INSTRUCTIONS TO FOLLOW: Gather every line from the entries below that includes "white".

:: DATA EXTRACTS

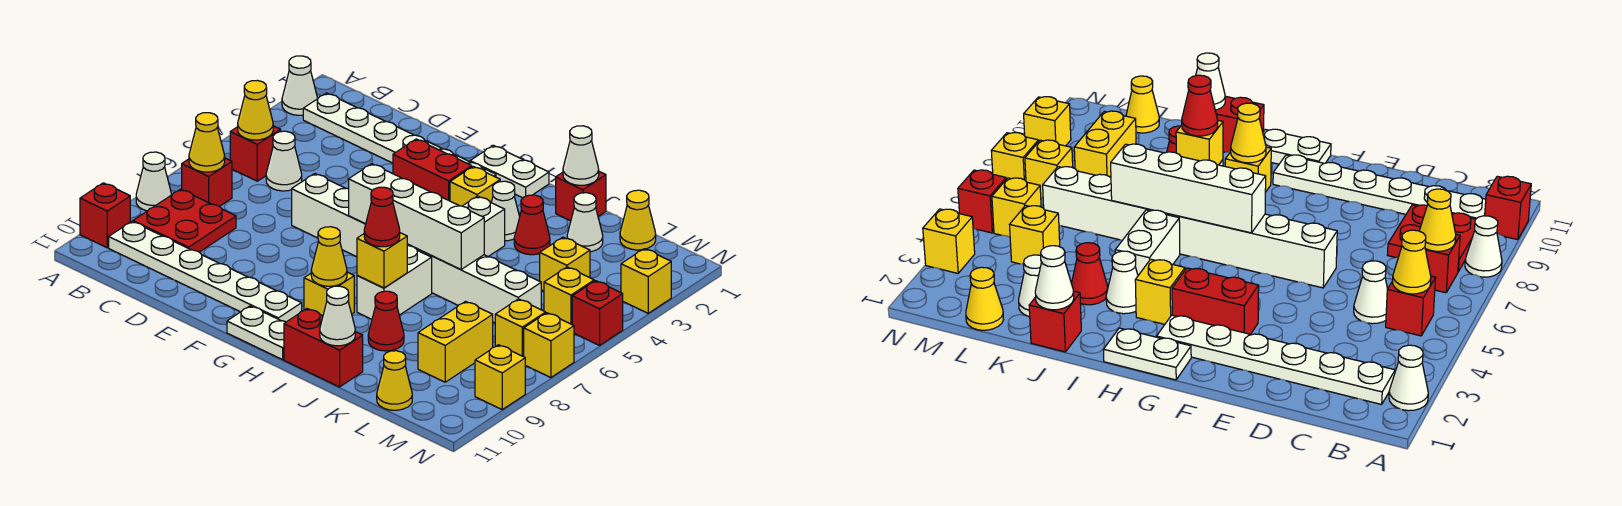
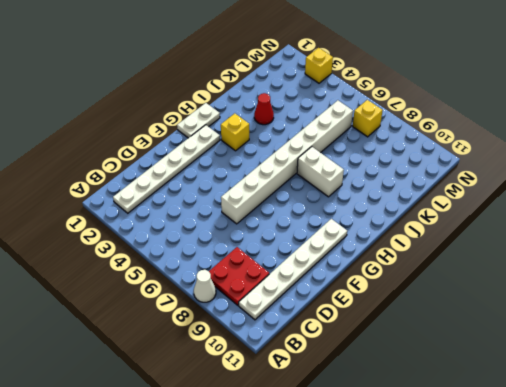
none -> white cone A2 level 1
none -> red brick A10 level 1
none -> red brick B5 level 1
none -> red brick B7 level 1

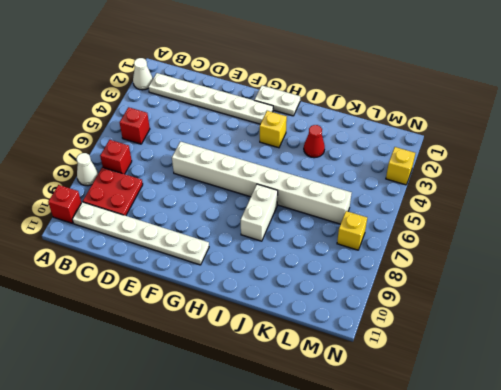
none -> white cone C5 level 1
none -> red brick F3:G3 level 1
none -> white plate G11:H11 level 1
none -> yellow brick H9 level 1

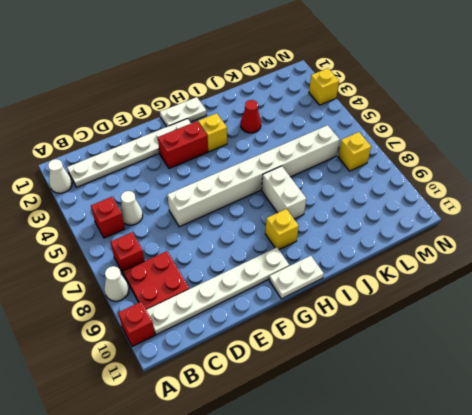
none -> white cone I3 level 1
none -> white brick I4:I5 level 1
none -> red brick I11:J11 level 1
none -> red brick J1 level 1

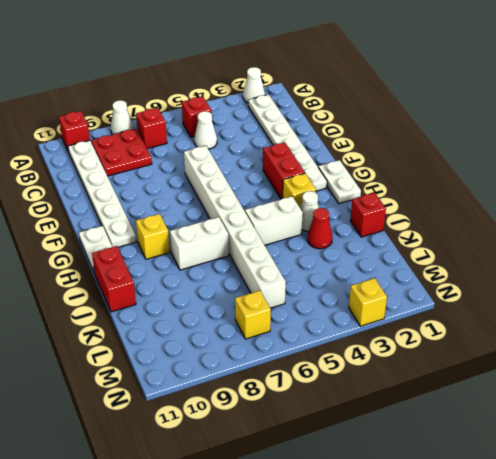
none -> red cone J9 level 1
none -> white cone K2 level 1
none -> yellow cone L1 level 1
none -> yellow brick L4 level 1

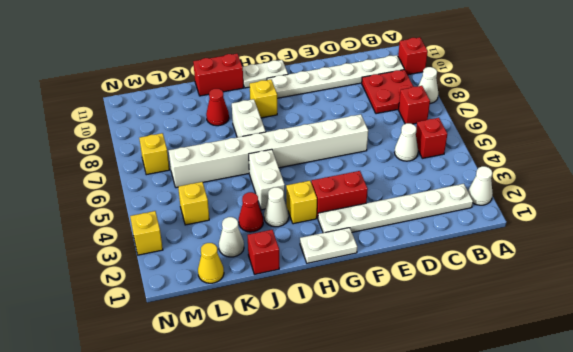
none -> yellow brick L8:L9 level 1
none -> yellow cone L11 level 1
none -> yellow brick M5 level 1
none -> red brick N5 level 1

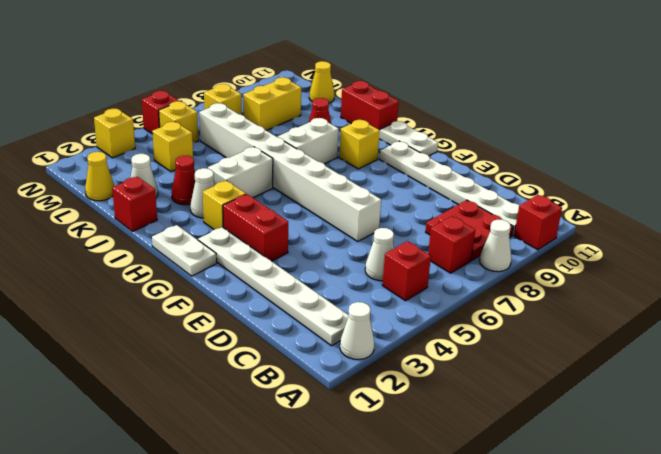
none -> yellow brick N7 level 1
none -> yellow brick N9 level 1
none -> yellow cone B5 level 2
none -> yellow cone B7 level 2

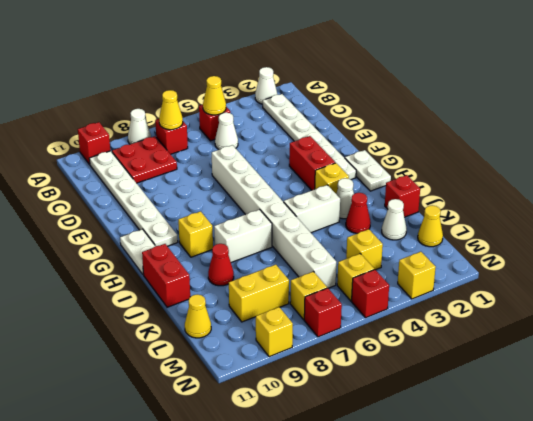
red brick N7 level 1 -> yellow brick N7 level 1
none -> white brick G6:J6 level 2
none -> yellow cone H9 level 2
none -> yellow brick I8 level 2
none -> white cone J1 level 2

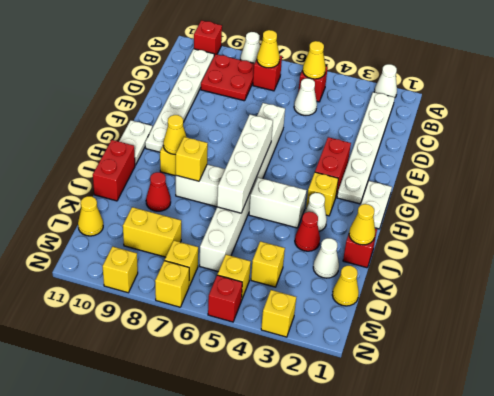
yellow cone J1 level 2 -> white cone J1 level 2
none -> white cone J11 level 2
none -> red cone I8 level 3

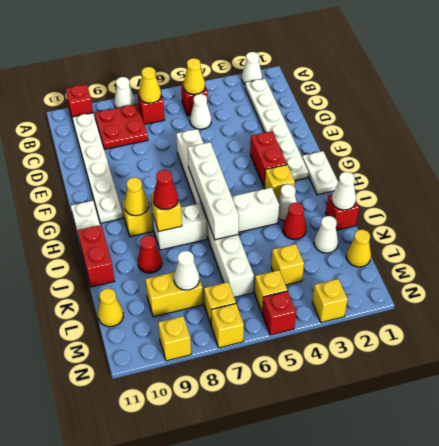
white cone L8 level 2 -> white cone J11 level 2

::::

RESULT OF THE EXERCISE:
none -> white cone A2 level 1
none -> white cone C5 level 1
none -> white plate G11:H11 level 1
none -> white cone I3 level 1
none -> white brick I4:I5 level 1
none -> white cone K2 level 1
none -> white brick G6:J6 level 2
none -> white cone J1 level 2
yellow cone J1 level 2 -> white cone J1 level 2
none -> white cone J11 level 2
white cone L8 level 2 -> white cone J11 level 2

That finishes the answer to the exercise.